> _Task prompt_
Take the lines of the data below from the very first through the line containing "none -> pink vase [438,212,495,300]" and output them exactly, pictures excluded.

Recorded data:
■ ■ ■ ■ ■

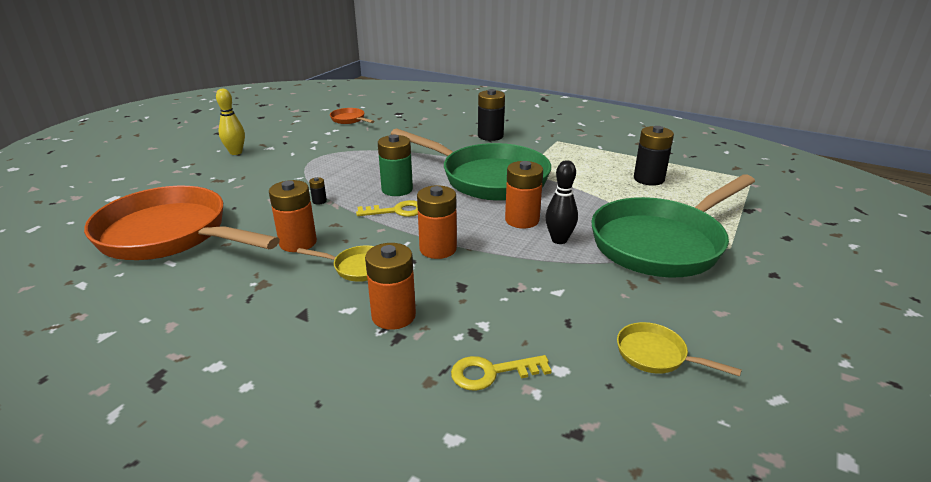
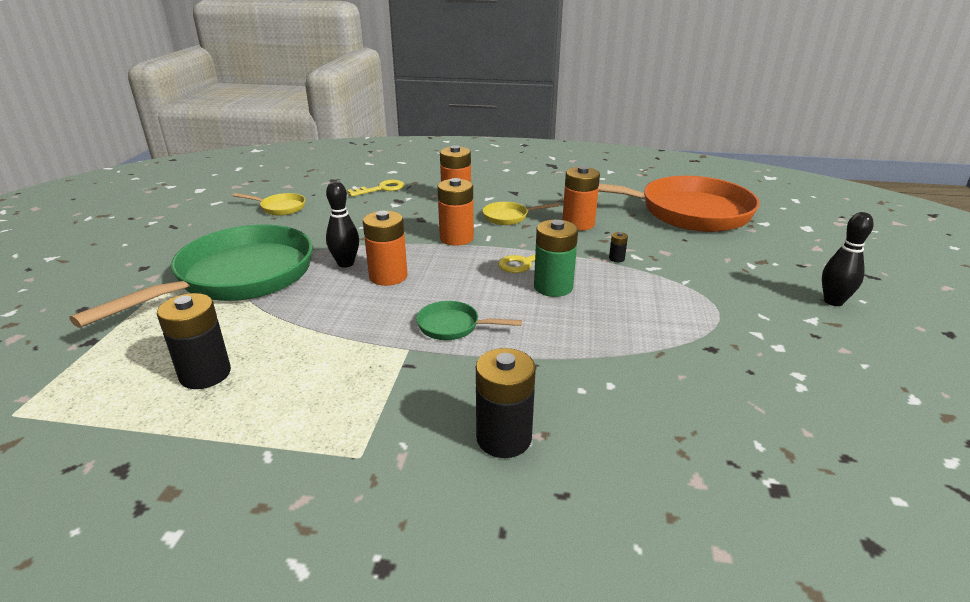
camera: 160 degrees right, 0 degrees up
yellow bowling pin [216,89,245,155] -> black bowling pin [822,212,874,306]
orange pan [330,108,374,124] -> none
green pan [391,128,551,201] -> green pan [416,301,522,340], size x0.41

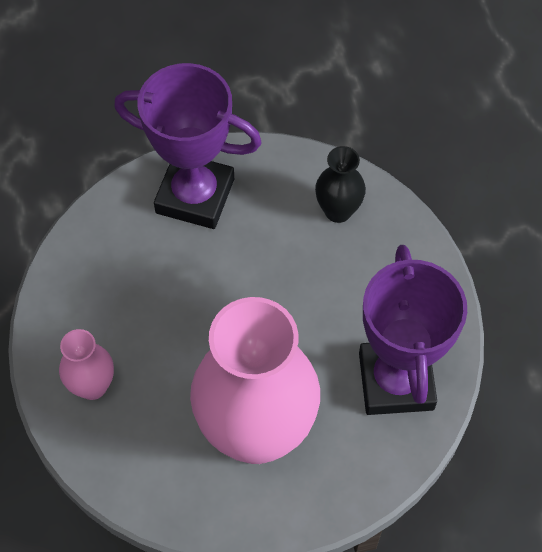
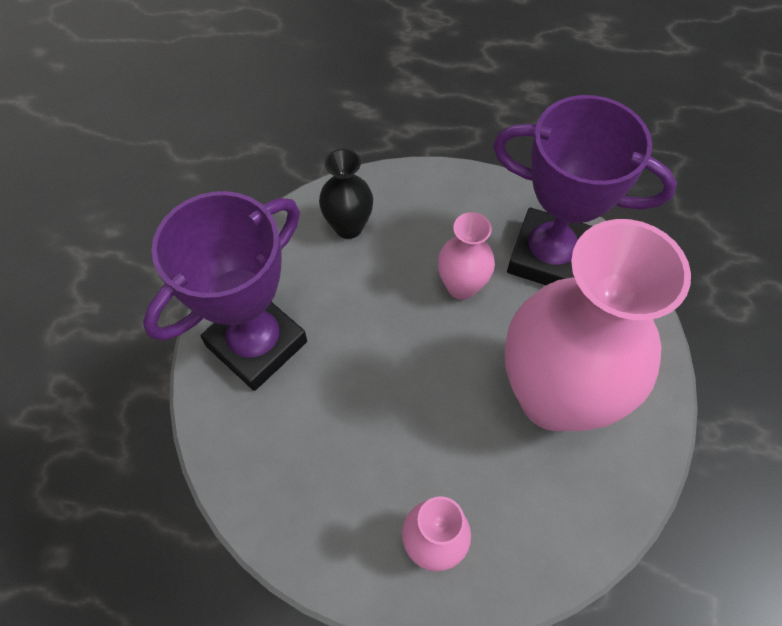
camera: 65 degrees left, 0 degrees up
none -> pink vase [438,212,495,300]

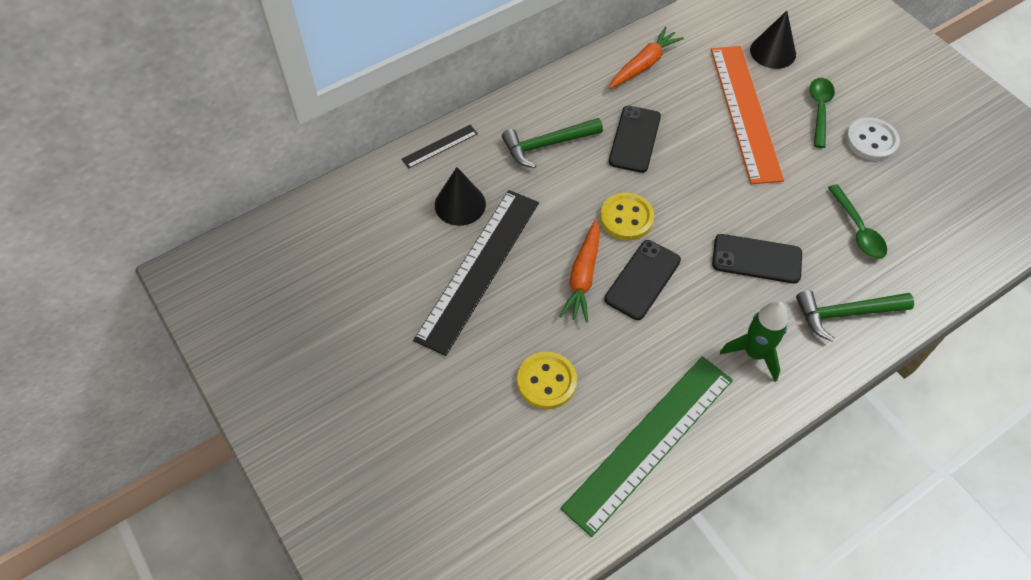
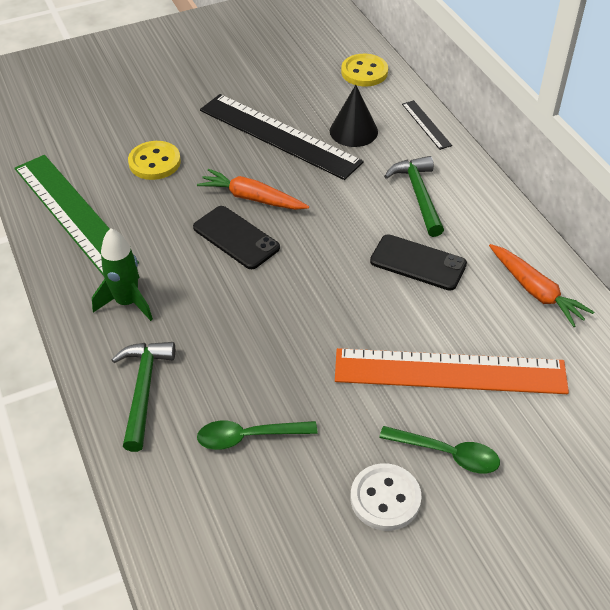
camera: 100 degrees right, 10 degrees down
yellow button [600,193,654,240] -> yellow button moved to [341,54,388,86]
black phone [712,234,802,284] -> none
black cone [750,11,796,69] -> none

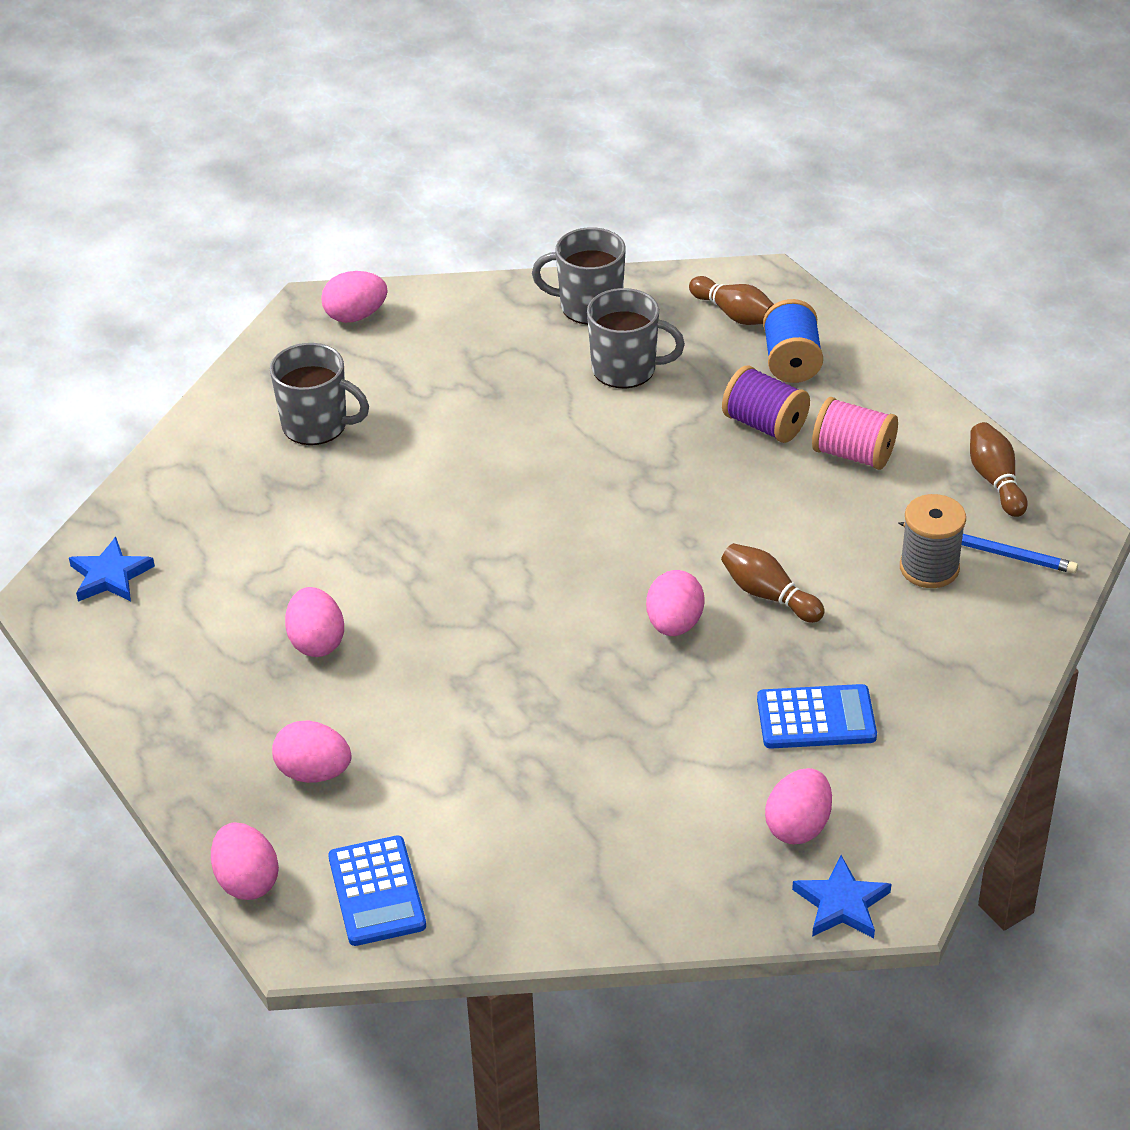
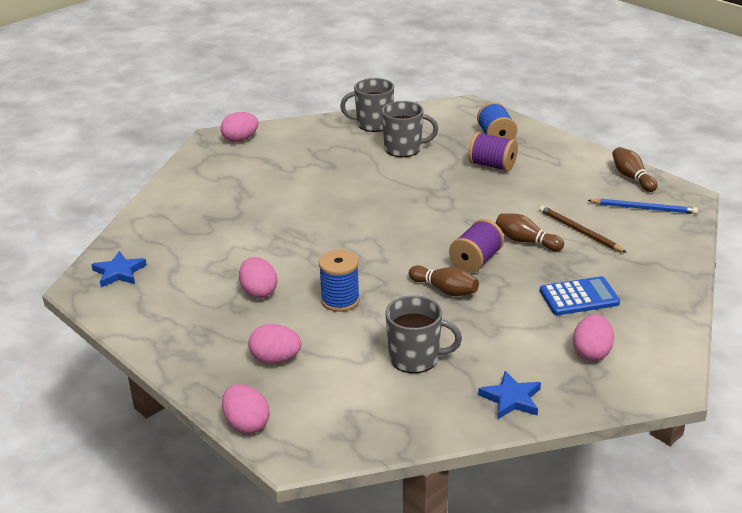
camera: 10 degrees left, 10 degrees down
grey mug [270,343,369,445] -> grey mug moved to [385,295,462,373]
blue calculator [328,835,426,946] -> none
pink egg [646,570,705,636] -> purple spool [449,219,504,273]
brown bowling pin [689,276,774,325] -> brown bowling pin moved to [409,265,479,296]
blue star [792,855,891,938] -> blue star moved to [478,371,541,419]
pink spool [812,397,898,470] -> none
grey spool [900,494,966,588] -> none
none -> blue spool [319,250,360,312]
none -> brown pencil [539,205,627,253]

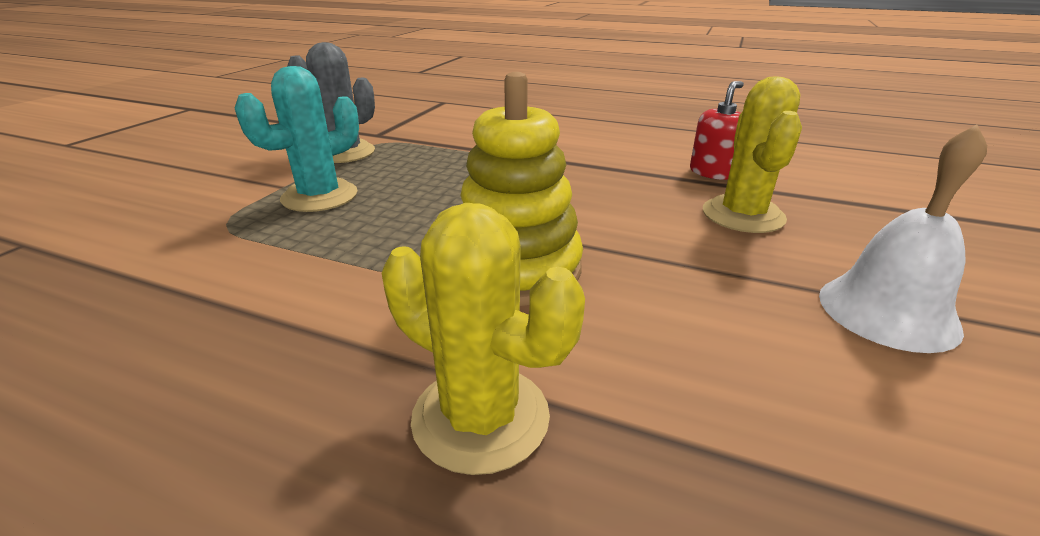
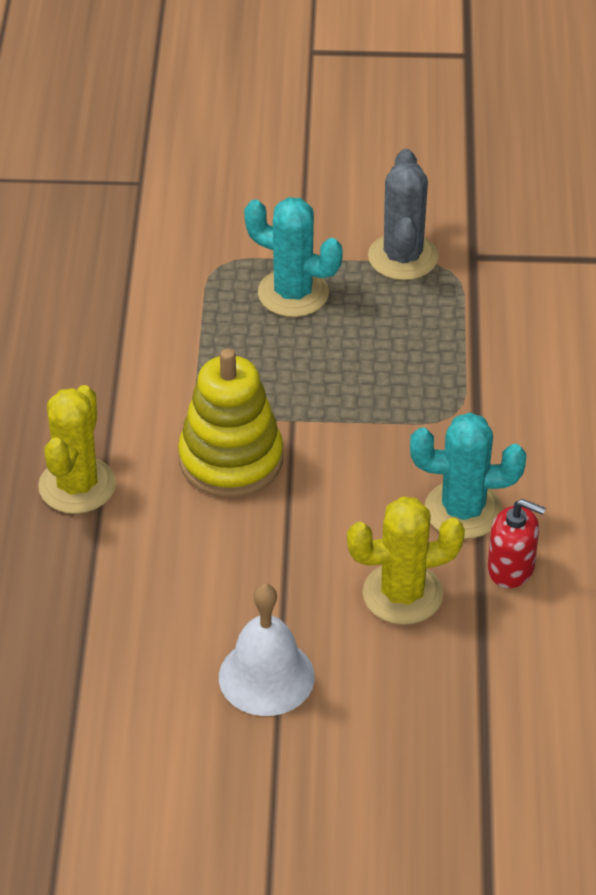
camera: 70 degrees right, 15 degrees up
none -> turquoise cactus [410,413,526,539]

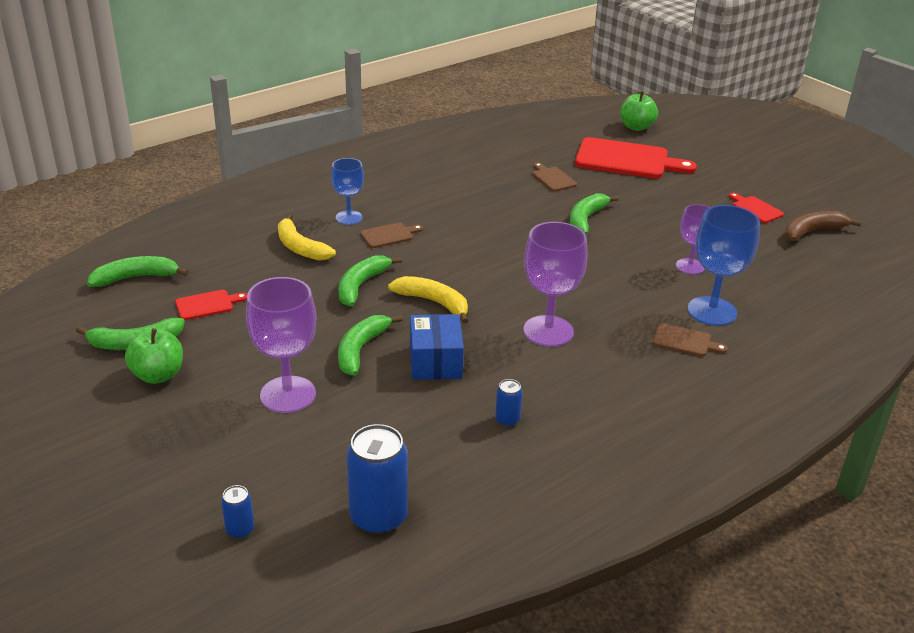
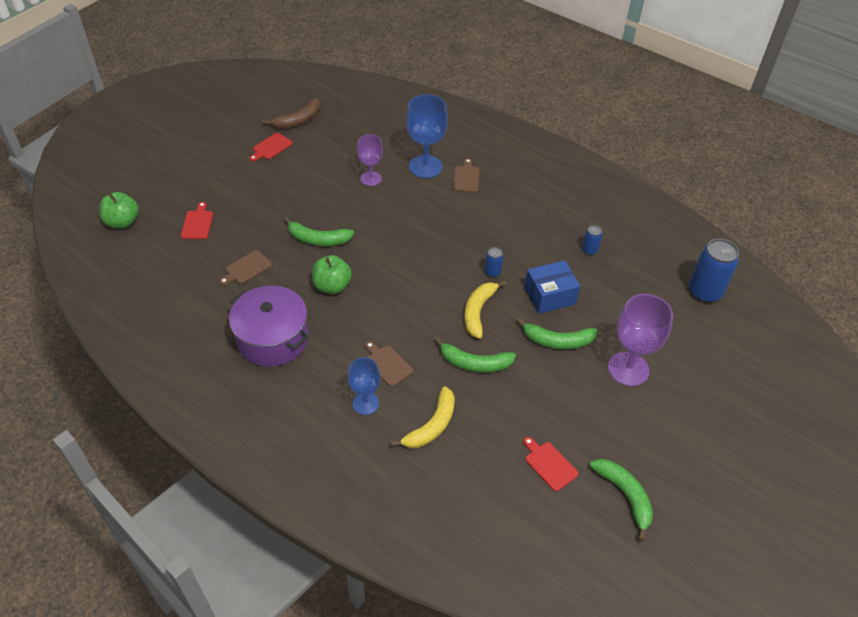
camera: 105 degrees left, 15 degrees up
green banana [87,256,189,287] -> none
green apple [125,328,183,384] -> green apple moved to [312,255,352,294]
blue can [221,485,254,539] -> blue can moved to [485,247,503,277]
purple goblet [523,222,588,347] -> none
red cutting board [575,137,697,178] -> red cutting board [181,202,213,239], size x0.47
brown banana [785,211,862,241] -> brown banana turned 90 degrees counterclockwise [263,98,320,129]
none -> purple pot [229,286,309,367]

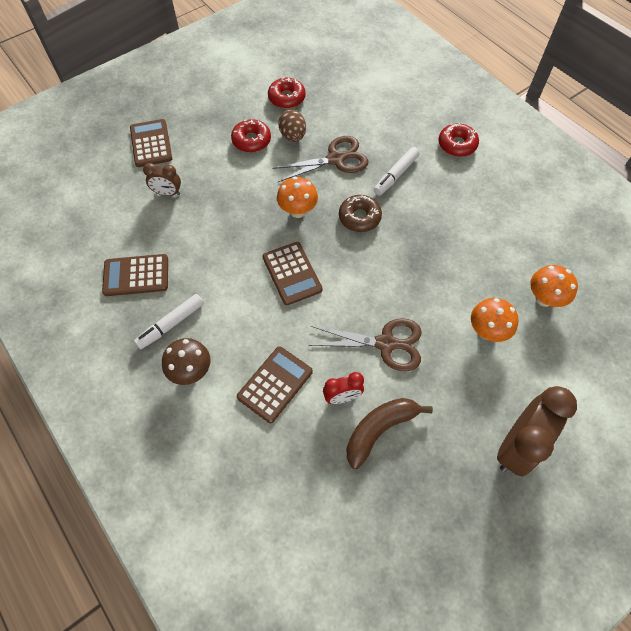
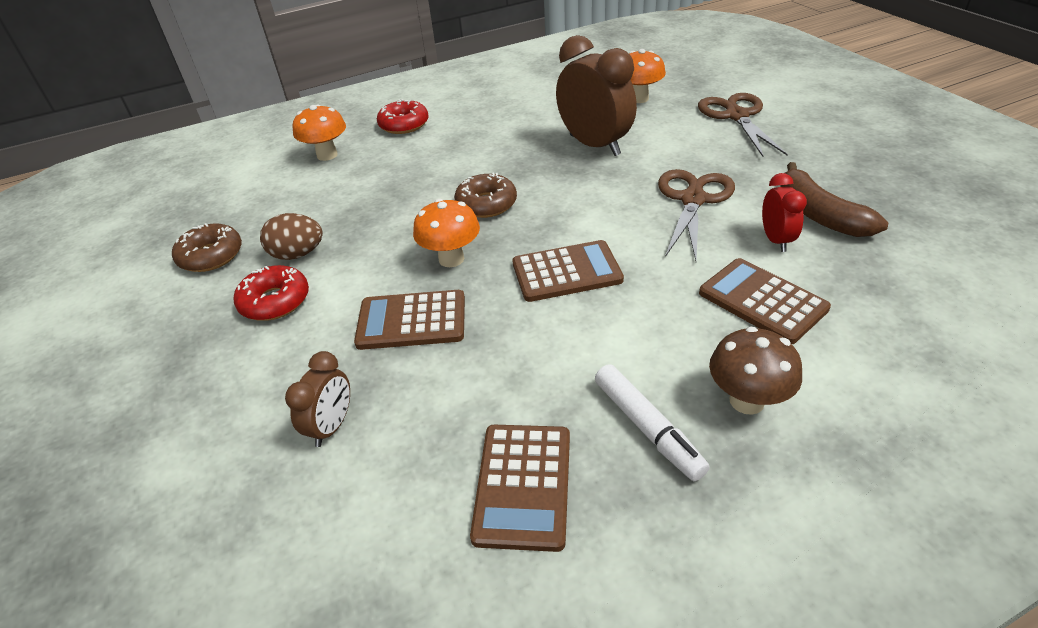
camera: 75 degrees left, 20 degrees down
brown calculator [130,119,172,167] -> brown calculator moved to [354,290,465,350]
red donut [268,77,306,109] -> brown donut [172,223,242,272]
brown scissors [272,136,368,182] -> brown scissors moved to [698,93,788,157]
white marker [373,147,420,196] -> none
orange mushroom [471,298,519,342] -> orange mushroom moved to [293,104,346,161]
brown clock [497,386,577,477] -> brown clock moved to [556,35,637,156]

■ ■ ■ ■ ■

> _Solution for this problem_
camera: 160 degrees right, 0 degrees up
yellow bowling pin [216,89,245,155] -> black bowling pin [822,212,874,306]
orange pan [330,108,374,124] -> none
green pan [391,128,551,201] -> green pan [416,301,522,340], size x0.41

camera: 65 degrees left, 0 degrees up
none -> pink vase [438,212,495,300]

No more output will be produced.